** WHAT TO PRODUCE **
From the first line onward, reproduce the records exactly; the final line to include is the one holding "none -> tan 1x4 brick [416,342,553,479]".

** SUPPLIED DATA **
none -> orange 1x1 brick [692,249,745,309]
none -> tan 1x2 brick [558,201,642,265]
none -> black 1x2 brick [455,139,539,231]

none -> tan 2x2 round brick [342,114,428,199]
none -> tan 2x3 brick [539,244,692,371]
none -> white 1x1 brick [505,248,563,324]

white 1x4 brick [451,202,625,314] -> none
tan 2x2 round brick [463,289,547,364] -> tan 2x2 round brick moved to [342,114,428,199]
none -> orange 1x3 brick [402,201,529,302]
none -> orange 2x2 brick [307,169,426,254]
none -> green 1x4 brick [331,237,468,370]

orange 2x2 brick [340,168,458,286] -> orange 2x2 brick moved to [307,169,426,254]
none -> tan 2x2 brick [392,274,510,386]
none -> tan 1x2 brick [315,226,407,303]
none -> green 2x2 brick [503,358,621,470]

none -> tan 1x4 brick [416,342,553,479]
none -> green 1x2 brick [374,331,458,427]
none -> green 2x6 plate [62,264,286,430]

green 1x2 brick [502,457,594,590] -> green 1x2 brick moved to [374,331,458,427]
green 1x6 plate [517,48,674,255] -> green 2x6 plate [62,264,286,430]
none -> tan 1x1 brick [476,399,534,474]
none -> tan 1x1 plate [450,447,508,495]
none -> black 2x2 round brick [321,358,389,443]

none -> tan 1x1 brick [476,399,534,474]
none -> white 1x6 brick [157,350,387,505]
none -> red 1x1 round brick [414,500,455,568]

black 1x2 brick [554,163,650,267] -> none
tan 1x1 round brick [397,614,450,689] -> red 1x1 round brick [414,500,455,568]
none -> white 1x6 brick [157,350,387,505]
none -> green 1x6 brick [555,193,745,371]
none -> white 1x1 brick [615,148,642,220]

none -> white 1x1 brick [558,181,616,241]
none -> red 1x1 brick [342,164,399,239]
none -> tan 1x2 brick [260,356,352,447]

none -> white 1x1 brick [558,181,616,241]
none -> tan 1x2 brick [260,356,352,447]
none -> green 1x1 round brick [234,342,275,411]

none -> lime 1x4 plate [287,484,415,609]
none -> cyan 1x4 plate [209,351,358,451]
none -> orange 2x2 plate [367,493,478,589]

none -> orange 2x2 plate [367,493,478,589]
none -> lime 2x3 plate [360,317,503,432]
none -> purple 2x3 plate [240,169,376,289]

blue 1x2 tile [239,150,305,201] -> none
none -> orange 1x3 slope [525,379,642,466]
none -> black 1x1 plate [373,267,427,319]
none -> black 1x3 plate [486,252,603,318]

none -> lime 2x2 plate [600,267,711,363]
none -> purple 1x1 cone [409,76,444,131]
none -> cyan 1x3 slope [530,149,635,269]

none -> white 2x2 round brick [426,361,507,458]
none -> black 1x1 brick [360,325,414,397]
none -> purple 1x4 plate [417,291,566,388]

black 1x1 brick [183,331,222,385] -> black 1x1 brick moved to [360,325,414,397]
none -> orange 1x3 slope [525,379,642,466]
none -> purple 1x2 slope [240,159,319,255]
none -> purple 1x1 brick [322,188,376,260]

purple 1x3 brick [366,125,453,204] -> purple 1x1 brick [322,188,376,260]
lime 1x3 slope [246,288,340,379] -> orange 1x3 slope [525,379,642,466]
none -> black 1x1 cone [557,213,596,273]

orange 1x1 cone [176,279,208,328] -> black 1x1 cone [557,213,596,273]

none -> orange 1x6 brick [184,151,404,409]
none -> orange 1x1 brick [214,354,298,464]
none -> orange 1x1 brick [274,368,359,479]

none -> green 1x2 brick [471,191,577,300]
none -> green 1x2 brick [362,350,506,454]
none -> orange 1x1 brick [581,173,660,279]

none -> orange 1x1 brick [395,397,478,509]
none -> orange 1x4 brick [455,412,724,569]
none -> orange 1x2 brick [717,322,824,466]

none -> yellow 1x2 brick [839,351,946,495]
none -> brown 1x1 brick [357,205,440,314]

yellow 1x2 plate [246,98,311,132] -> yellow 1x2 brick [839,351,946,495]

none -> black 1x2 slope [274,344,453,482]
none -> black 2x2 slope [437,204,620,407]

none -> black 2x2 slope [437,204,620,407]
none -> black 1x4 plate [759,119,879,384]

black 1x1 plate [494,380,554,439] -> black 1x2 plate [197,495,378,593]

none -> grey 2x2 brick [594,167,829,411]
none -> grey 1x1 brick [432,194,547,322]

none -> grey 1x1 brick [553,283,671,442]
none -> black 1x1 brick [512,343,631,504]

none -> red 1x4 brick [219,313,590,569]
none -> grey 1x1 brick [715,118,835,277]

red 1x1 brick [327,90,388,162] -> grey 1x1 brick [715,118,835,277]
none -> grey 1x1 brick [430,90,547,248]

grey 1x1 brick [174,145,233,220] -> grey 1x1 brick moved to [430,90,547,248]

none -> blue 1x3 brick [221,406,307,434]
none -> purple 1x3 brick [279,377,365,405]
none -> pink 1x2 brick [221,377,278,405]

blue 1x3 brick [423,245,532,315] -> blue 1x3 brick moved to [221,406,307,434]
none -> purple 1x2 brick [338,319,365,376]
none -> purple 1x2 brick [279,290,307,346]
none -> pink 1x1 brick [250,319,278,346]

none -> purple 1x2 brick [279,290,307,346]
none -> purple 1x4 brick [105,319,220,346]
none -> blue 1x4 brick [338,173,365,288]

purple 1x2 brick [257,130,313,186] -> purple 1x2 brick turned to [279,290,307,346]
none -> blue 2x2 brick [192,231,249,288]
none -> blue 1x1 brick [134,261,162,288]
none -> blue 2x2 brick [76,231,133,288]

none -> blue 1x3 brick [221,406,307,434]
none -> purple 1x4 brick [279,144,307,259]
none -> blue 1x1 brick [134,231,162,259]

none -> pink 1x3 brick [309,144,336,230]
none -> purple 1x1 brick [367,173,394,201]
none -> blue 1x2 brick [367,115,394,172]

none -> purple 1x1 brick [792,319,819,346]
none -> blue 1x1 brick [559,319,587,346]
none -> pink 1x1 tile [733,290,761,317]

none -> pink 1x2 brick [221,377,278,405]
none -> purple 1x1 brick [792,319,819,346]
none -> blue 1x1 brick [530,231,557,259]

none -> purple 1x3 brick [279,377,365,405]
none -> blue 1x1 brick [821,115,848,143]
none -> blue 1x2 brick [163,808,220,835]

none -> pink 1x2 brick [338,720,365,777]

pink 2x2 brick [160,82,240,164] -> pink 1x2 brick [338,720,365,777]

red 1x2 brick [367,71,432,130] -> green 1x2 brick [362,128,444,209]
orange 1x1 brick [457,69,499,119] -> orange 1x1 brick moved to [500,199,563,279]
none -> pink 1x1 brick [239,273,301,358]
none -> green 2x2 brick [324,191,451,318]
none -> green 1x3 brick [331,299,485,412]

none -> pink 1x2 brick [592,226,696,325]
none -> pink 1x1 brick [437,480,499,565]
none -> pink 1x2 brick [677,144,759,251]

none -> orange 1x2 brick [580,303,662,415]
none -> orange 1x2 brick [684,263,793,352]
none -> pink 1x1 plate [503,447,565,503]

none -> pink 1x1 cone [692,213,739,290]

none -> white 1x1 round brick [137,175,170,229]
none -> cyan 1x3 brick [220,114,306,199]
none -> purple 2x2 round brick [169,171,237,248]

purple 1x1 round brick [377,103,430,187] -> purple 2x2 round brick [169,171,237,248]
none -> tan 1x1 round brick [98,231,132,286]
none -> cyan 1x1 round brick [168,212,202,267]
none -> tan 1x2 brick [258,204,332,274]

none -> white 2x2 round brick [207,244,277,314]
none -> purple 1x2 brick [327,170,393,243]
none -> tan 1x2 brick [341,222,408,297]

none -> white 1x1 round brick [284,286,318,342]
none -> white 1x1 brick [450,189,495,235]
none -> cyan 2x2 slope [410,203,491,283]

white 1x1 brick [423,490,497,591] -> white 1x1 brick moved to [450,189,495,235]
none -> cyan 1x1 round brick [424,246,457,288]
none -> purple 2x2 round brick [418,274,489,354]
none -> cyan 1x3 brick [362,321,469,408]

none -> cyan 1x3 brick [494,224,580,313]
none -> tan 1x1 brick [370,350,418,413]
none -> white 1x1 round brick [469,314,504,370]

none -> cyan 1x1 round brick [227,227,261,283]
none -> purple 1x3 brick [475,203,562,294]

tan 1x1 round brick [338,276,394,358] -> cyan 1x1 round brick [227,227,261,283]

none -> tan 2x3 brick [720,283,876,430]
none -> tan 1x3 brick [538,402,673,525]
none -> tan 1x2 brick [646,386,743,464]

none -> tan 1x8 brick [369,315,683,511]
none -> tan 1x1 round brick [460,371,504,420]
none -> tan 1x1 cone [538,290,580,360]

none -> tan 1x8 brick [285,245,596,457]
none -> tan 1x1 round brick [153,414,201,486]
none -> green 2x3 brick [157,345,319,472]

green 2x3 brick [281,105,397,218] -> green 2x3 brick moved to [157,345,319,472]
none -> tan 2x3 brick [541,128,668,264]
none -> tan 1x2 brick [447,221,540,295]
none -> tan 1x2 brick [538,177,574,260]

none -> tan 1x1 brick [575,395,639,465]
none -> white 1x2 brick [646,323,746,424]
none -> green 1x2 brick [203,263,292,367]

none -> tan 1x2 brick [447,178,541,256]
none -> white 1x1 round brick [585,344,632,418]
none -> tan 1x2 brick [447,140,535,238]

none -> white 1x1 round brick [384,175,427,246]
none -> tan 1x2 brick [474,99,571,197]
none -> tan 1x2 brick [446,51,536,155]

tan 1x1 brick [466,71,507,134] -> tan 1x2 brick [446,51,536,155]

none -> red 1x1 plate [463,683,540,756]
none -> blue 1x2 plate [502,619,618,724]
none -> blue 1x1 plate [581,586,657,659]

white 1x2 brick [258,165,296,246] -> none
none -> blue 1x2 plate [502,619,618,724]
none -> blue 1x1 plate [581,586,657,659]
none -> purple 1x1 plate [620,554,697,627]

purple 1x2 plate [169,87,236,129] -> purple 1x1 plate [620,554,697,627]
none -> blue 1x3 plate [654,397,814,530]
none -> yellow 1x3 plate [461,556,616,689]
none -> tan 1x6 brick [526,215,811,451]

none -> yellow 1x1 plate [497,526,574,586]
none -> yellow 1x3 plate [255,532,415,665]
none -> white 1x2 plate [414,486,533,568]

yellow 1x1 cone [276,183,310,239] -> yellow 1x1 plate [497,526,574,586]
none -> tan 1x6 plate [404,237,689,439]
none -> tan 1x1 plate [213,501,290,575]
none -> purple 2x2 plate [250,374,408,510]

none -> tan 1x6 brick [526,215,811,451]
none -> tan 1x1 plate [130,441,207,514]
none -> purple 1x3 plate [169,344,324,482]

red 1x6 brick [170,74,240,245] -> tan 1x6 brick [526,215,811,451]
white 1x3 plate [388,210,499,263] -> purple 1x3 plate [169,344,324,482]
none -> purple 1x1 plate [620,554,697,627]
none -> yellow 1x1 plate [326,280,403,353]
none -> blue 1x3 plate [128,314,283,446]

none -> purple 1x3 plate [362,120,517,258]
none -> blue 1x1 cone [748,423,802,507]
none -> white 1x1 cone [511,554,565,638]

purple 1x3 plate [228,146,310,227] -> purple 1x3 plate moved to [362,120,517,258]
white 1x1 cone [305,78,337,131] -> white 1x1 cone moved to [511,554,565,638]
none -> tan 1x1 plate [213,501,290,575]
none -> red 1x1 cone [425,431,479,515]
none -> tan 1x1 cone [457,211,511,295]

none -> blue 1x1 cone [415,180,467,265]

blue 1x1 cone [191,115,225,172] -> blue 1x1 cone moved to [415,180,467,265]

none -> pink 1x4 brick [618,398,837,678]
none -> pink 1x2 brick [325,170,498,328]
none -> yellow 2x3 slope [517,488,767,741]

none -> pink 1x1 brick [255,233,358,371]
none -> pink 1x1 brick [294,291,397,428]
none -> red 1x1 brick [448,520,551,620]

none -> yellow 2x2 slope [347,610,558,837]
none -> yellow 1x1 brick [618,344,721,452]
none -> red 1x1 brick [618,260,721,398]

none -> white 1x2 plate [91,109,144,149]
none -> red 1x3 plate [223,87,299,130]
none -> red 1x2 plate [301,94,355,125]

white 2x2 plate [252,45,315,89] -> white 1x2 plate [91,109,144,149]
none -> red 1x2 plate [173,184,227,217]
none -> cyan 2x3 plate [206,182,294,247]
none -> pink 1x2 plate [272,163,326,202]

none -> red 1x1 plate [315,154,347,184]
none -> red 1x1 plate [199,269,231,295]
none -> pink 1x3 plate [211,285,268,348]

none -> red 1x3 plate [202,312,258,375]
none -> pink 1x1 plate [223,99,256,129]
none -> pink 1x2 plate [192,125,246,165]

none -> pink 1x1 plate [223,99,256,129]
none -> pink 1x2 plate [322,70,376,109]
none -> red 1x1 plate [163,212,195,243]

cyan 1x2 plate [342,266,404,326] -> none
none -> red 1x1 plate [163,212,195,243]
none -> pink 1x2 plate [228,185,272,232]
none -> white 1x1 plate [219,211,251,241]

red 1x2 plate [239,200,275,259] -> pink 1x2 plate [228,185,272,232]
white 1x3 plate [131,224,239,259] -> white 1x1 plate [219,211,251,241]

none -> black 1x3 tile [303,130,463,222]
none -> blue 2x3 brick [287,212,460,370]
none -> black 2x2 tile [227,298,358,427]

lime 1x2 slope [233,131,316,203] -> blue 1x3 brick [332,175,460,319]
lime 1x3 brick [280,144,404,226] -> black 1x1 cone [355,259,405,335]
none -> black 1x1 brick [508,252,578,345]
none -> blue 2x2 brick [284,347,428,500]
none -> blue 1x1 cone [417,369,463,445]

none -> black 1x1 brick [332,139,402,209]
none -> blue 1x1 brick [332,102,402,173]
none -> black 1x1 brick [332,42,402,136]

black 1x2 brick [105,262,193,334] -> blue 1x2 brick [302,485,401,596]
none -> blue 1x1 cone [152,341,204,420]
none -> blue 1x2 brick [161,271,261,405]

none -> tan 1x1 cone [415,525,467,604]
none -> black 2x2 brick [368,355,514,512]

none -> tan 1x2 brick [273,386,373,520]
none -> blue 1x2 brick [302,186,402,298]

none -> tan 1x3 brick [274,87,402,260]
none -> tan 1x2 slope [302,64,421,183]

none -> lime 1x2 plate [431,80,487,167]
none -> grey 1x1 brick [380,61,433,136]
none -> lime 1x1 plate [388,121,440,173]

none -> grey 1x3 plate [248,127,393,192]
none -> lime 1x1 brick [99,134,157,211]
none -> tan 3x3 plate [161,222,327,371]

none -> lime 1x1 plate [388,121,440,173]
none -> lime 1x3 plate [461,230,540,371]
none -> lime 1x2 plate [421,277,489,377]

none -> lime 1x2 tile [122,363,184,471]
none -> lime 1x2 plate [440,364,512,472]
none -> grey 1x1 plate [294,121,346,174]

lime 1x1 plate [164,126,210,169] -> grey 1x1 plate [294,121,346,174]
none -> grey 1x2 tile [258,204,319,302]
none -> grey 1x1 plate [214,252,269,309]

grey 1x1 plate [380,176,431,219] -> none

** RESULT OF THE EXERCISE **
none -> orange 1x1 brick [692,249,745,309]
none -> tan 1x2 brick [558,201,642,265]
none -> black 1x2 brick [455,139,539,231]

none -> tan 2x2 round brick [342,114,428,199]
none -> tan 2x3 brick [539,244,692,371]
none -> white 1x1 brick [505,248,563,324]

white 1x4 brick [451,202,625,314] -> none
tan 2x2 round brick [463,289,547,364] -> tan 2x2 round brick moved to [342,114,428,199]
none -> orange 1x3 brick [402,201,529,302]
none -> orange 2x2 brick [307,169,426,254]
none -> green 1x4 brick [331,237,468,370]

orange 2x2 brick [340,168,458,286] -> orange 2x2 brick moved to [307,169,426,254]
none -> tan 2x2 brick [392,274,510,386]
none -> tan 1x2 brick [315,226,407,303]
none -> green 2x2 brick [503,358,621,470]

none -> tan 1x4 brick [416,342,553,479]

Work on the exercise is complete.